─── Task input

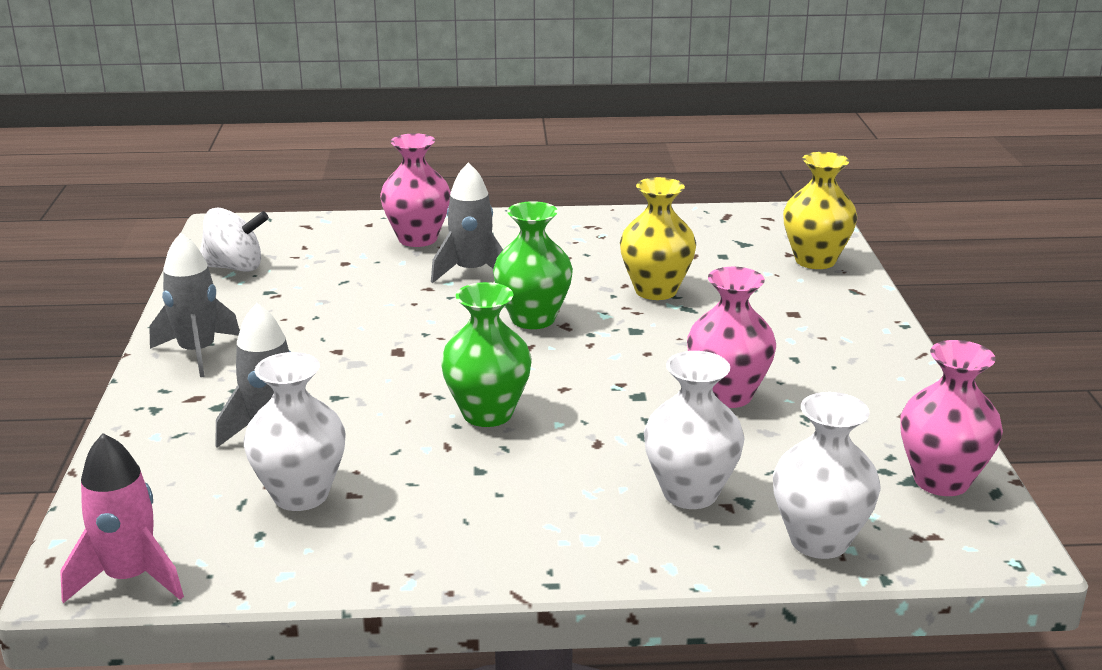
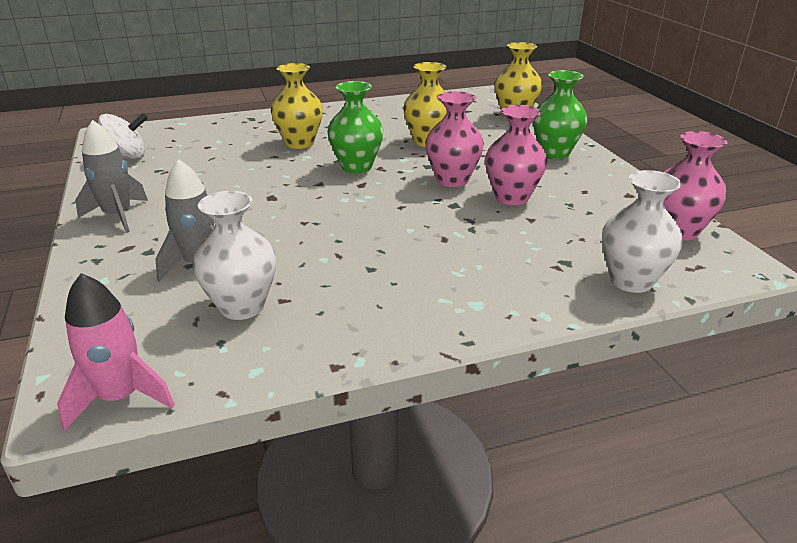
camera: 15 degrees left, 5 degrees up
(417, 239) = (252, 127): pink vase -> pink vase (452, 180)
(471, 272) = (299, 143): grey rocket -> yellow vase
(487, 414) = (357, 230): green vase -> green vase (555, 152)
(690, 493) = (527, 262): white vase -> none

──────

### What to produce
What lines above contain "vase"? Copy them out.

### Written solution
(417, 239) = (252, 127): pink vase -> pink vase (452, 180)
(471, 272) = (299, 143): grey rocket -> yellow vase
(487, 414) = (357, 230): green vase -> green vase (555, 152)
(690, 493) = (527, 262): white vase -> none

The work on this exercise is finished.